= Beginning of Section =

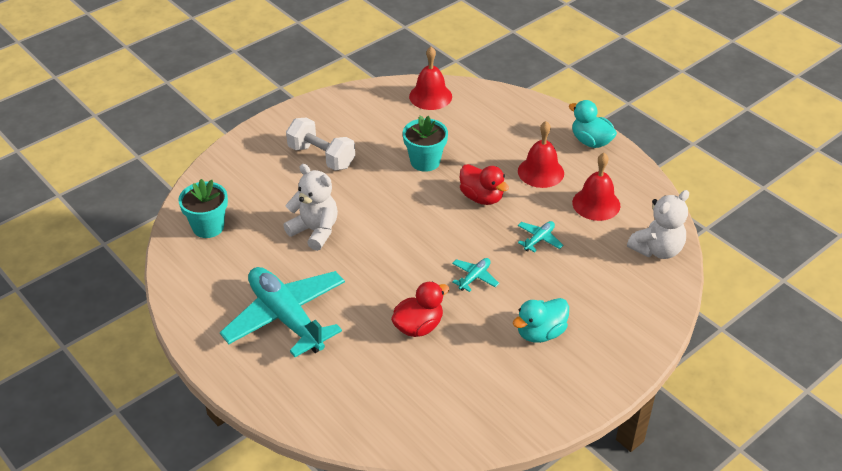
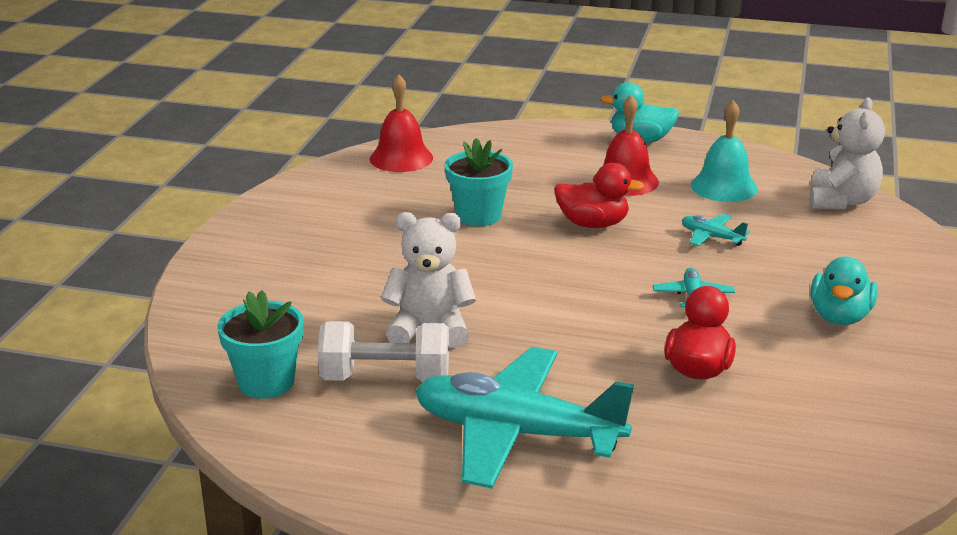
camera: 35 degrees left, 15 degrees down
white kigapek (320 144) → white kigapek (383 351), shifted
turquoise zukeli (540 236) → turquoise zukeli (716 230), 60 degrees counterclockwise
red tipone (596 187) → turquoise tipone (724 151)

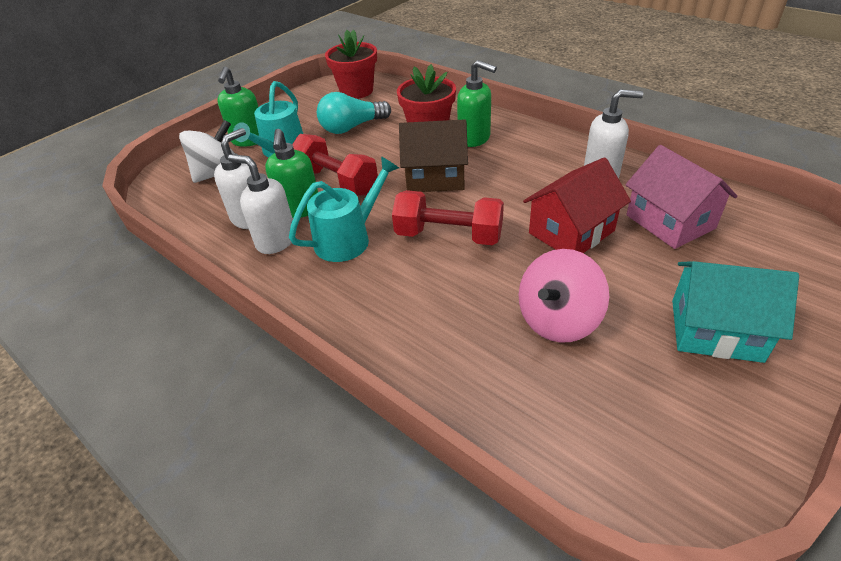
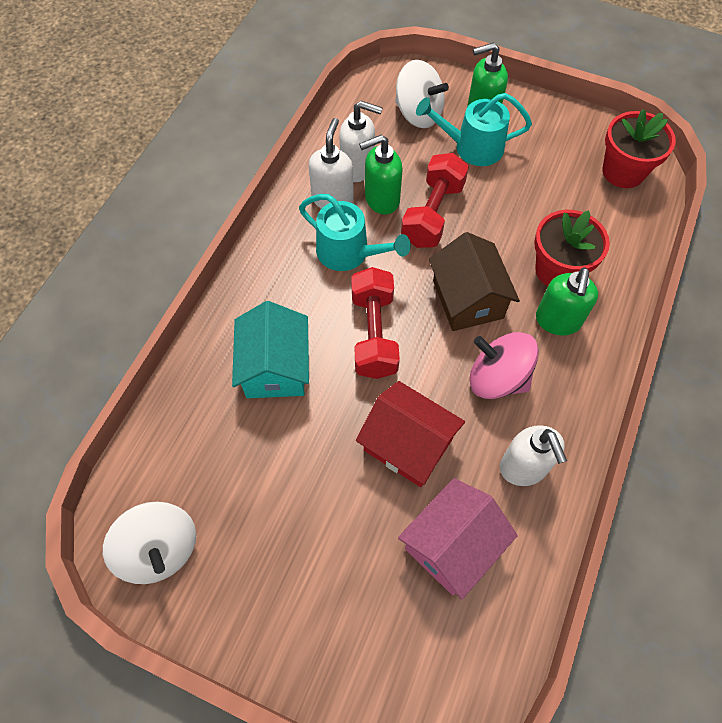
camera: 70 degrees right, 20 degrees up
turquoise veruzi (354 113) → -
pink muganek (564 296) → pink muganek (504 365), shifted
turquoise gubaril (735 312) → turquoise gubaril (270 349), shifted
- → white muganek (149 542)

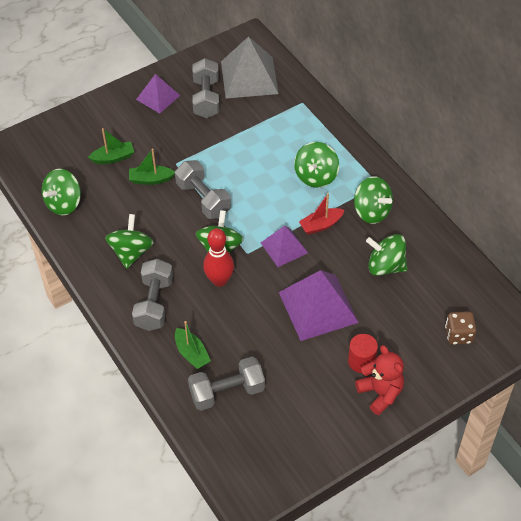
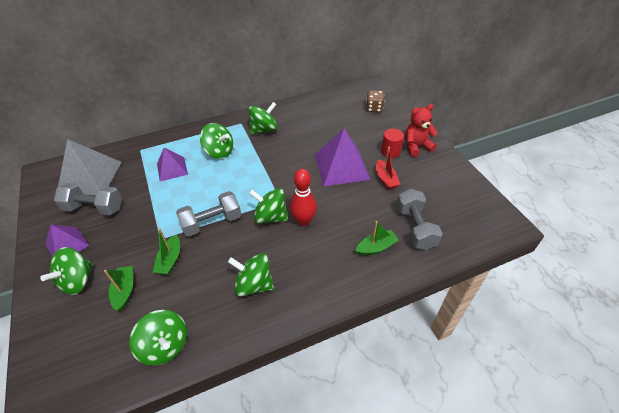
camera: 80 degrees left, 5 degrees down
grey kigapek (152 295) → -
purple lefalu (284 246) → purple lefalu (172 164), shifted
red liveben (321 214) → red liveben (388 168), shifted
green muganek (386 255) → green muganek (67 271), shifted

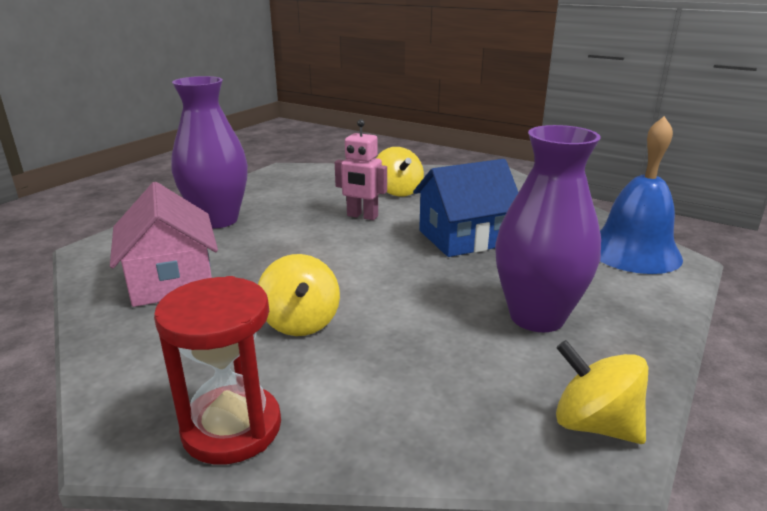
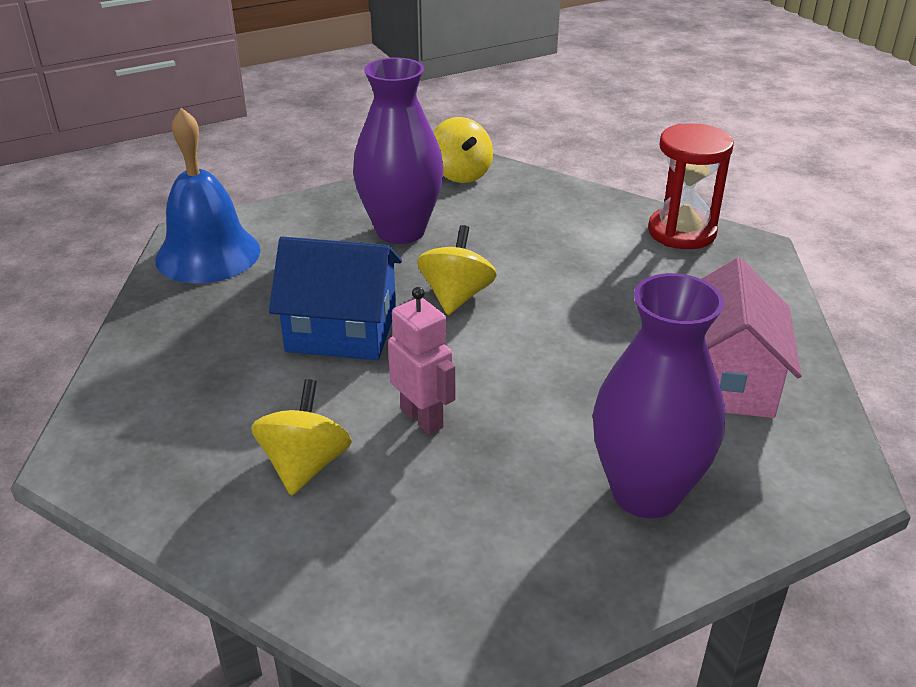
camera: 150 degrees left, 10 degrees up
yellow muganek (299 295) → yellow muganek (456 270), shifted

= End of Section =

◆ **Instructions to follow**
Above are some records. Reproduce the lines from the one with "white kigapek (320" down to the one with "turquoise veruzi (354", keeping both, and leave every picture out.

◆ **Answer to this exercise**
white kigapek (320 144) → white kigapek (383 351), shifted
turquoise zukeli (540 236) → turquoise zukeli (716 230), 60 degrees counterclockwise
red tipone (596 187) → turquoise tipone (724 151)

camera: 70 degrees right, 20 degrees up
turquoise veruzi (354 113) → -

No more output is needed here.